Spatial reasoning data
*** Block opens ***

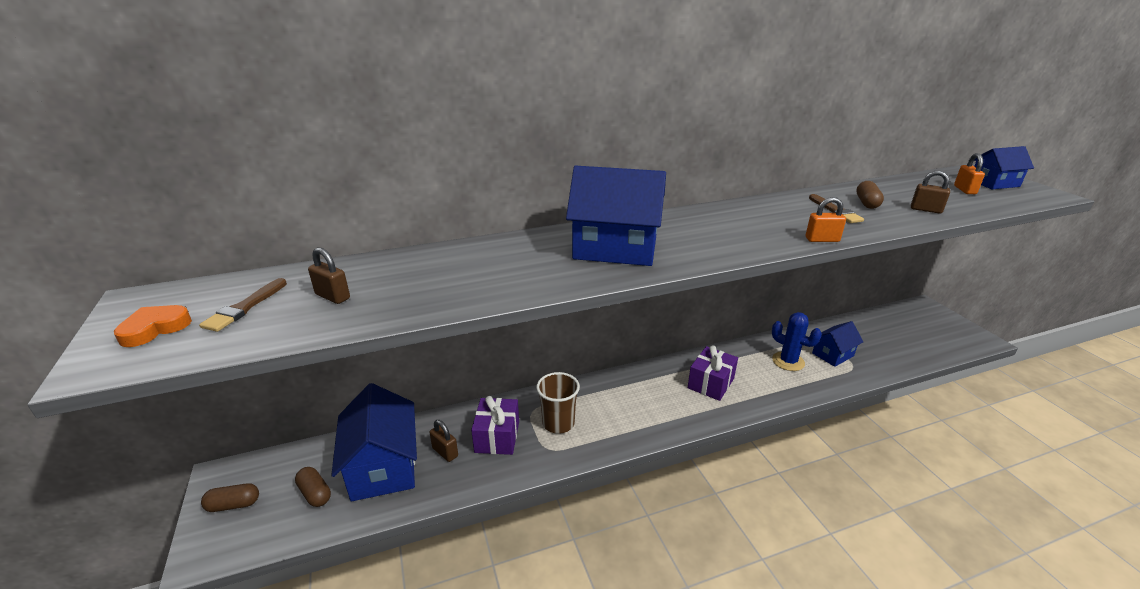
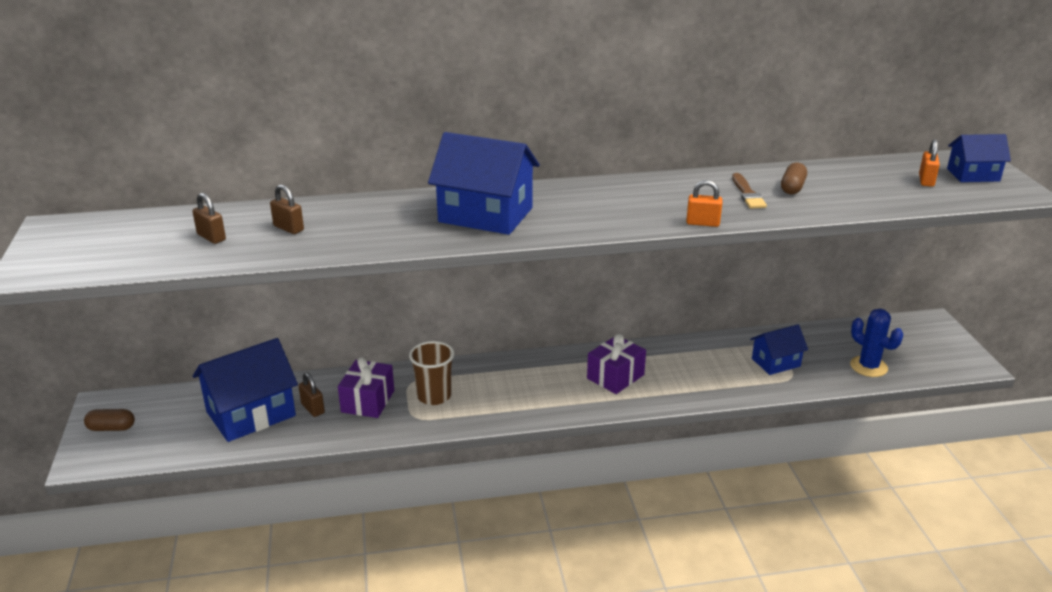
camera: 10 degrees right, 0 degrees up
orange heart [114,305,192,347] -> none
brown brush [199,278,287,332] -> none
brown capsule [295,467,331,507] -> none
blue house [331,383,417,502] -> blue house turned 60 degrees clockwise [193,338,298,442]
blue cactus [772,312,822,371] -> blue cactus moved to [850,309,903,377]
brown padlock [911,171,950,214] -> brown padlock moved to [270,184,304,234]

*** Block closes ***

◆ WHAT YOU NEED TO DO
For the entries above, return an exact copy that omits the images.

◆ TASK OUTPUT
camera: 10 degrees right, 0 degrees up
orange heart [114,305,192,347] -> none
brown brush [199,278,287,332] -> none
brown capsule [295,467,331,507] -> none
blue house [331,383,417,502] -> blue house turned 60 degrees clockwise [193,338,298,442]
blue cactus [772,312,822,371] -> blue cactus moved to [850,309,903,377]
brown padlock [911,171,950,214] -> brown padlock moved to [270,184,304,234]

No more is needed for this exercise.